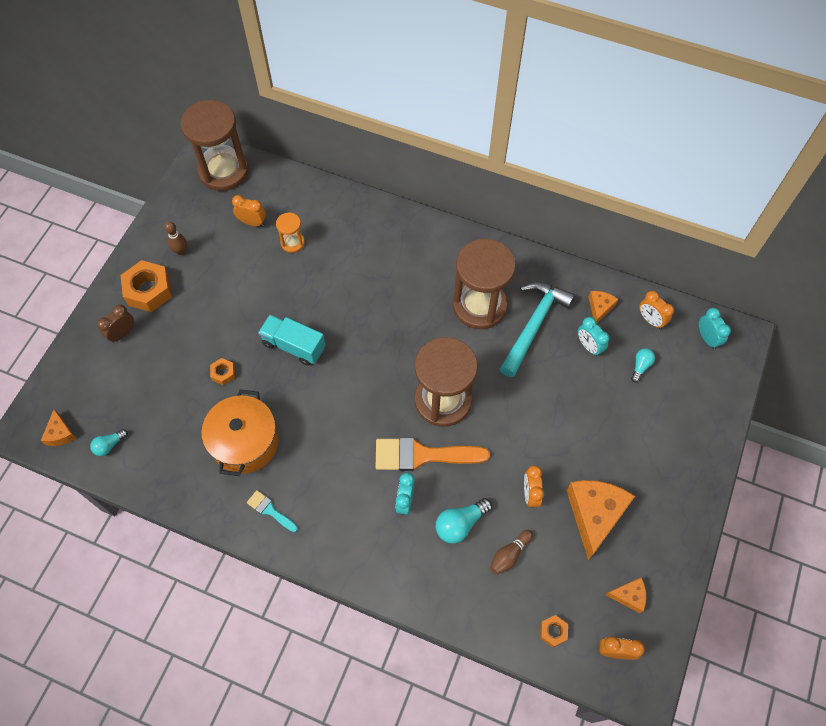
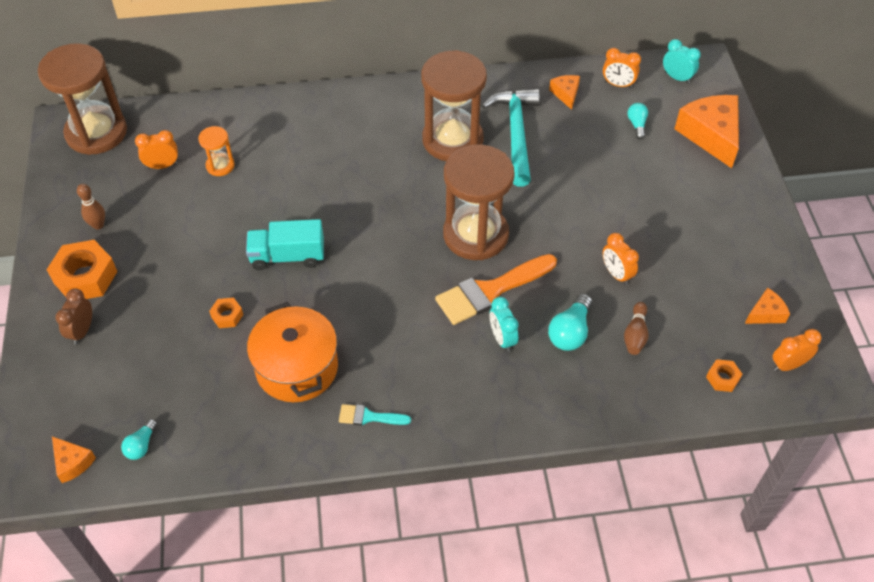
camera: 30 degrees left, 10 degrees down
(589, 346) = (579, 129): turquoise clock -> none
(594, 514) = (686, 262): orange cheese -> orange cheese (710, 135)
____________
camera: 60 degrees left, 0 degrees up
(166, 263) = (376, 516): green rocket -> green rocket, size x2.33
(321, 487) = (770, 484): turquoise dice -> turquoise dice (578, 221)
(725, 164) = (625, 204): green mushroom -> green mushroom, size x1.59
____________
▸ WORK ORDER: Only the lines above starting with the one with "camera: 60 degrees left, 0 degrees up" and going through the one with "(725, 164) = (625, 204): green" are to be copied, word for word and with both ends kept.

▸ RESPONSE TO THE EXERCISE:
camera: 60 degrees left, 0 degrees up
(166, 263) = (376, 516): green rocket -> green rocket, size x2.33
(321, 487) = (770, 484): turquoise dice -> turquoise dice (578, 221)
(725, 164) = (625, 204): green mushroom -> green mushroom, size x1.59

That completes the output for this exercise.